Work to complete: If a line in the data below contains the word "camera", copy it out.

++++

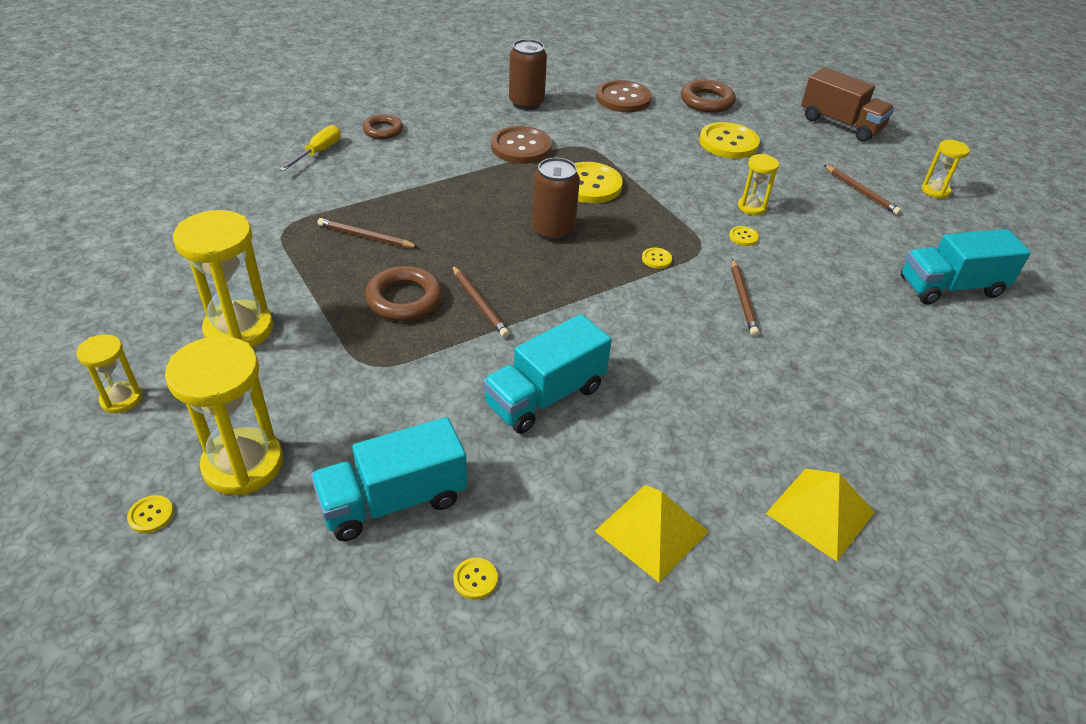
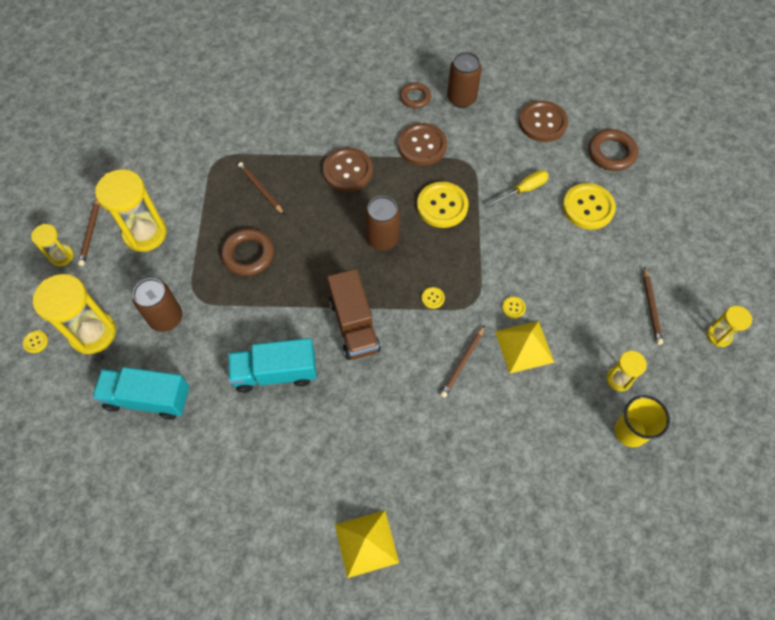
camera: 35 degrees right, 20 degrees up
yellow screwdriver [279,125,341,171] -> yellow screwdriver moved to [488,170,549,207]
brown ring [363,114,403,139] -> brown ring moved to [400,83,431,108]
brown pencil [452,265,509,338] -> brown pencil moved to [78,199,100,266]
yellow button [453,558,498,599] -> none
yellow pyramid [595,485,709,583] -> yellow pyramid moved to [495,321,555,373]
yellow hourglass [738,154,779,215] -> yellow hourglass moved to [606,351,647,391]
brown truck [801,67,894,142] -> brown truck moved to [327,269,381,360]
turquoise truck [901,229,1031,305] -> yellow cup [614,395,670,447]
none -> brown can [133,278,182,332]
none -> brown button [323,147,373,192]

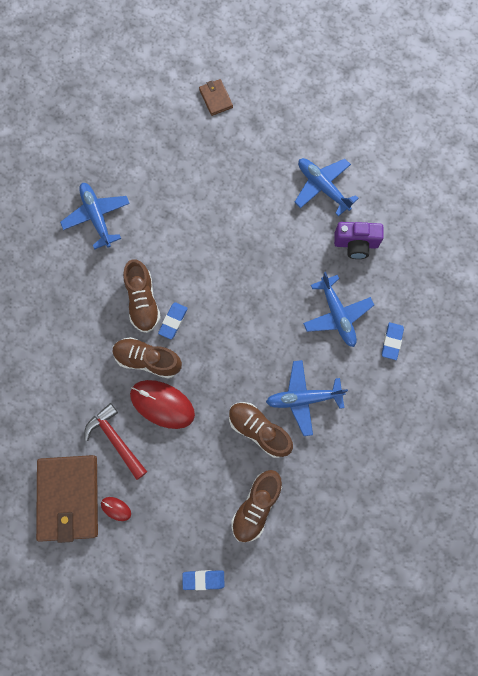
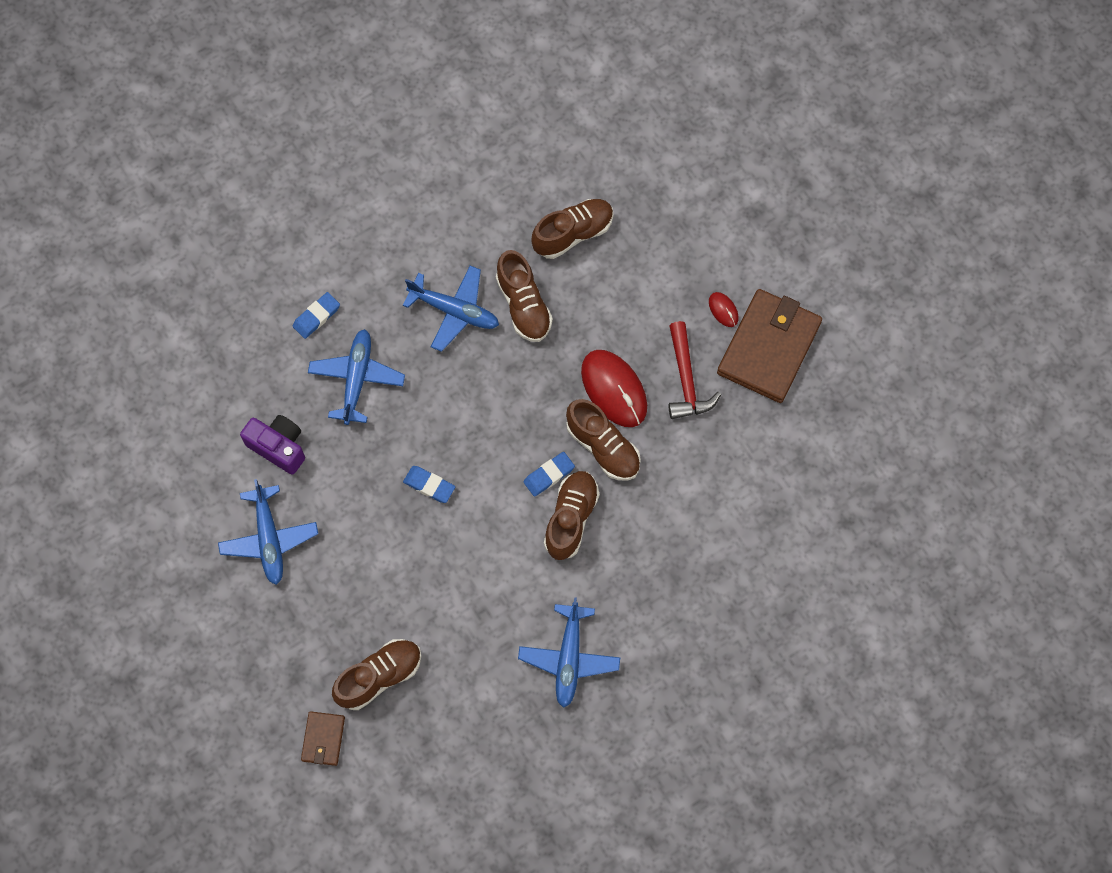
camera: 150 degrees left, 5 degrees down
blue eraser [183,570,224,590] -> blue eraser moved to [403,466,455,503]
none -> brown shoe [332,639,421,710]

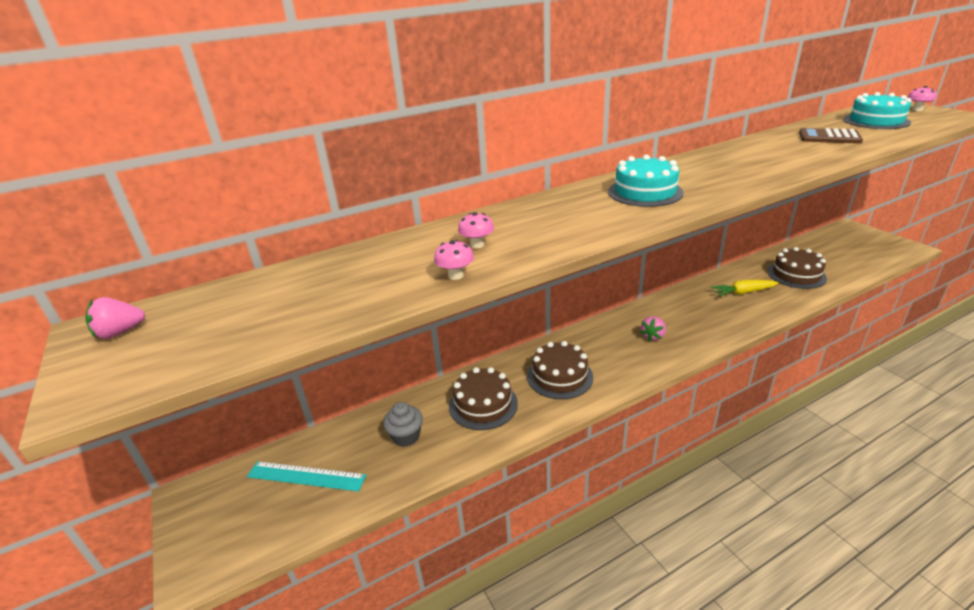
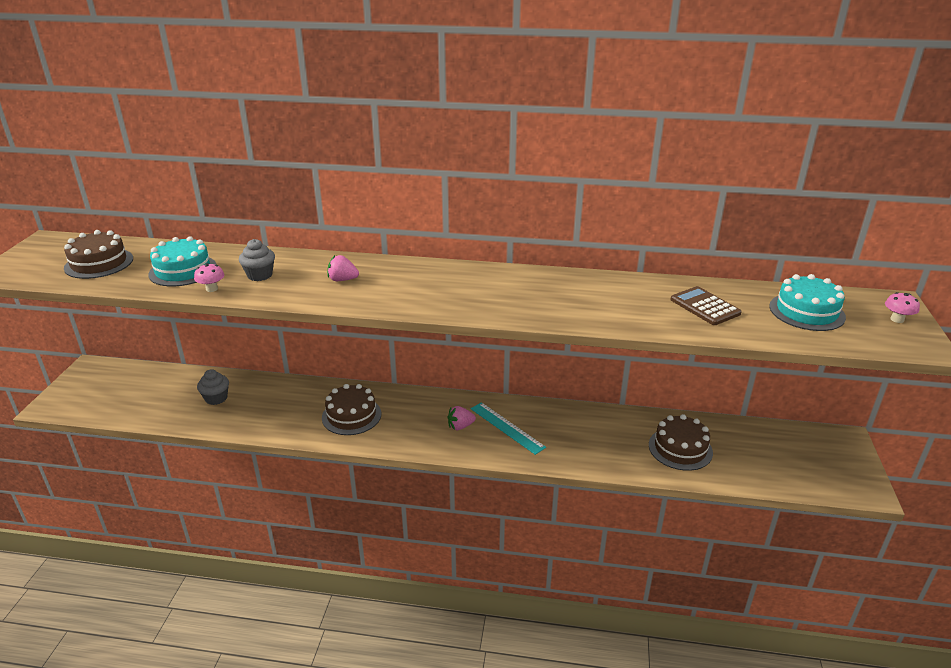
camera: 35 degrees right, 0 degrees up
pink strawberry [85,297,145,339] -> pink strawberry moved to [327,255,359,281]
turquoise ruler [247,461,366,491] -> turquoise ruler moved to [471,402,546,455]
brown cake [449,367,518,430] -> brown cake moved to [64,230,133,279]
pink mushroom [458,212,494,249] -> grey cupcake [239,239,275,281]
turquoise cake [608,155,684,207] -> turquoise cake moved to [148,236,217,287]
yellow carrot [710,280,779,297] -> none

++++

Output of the task:
camera: 35 degrees right, 20 degrees up
camera: 150 degrees left, 5 degrees down
camera: 35 degrees right, 0 degrees up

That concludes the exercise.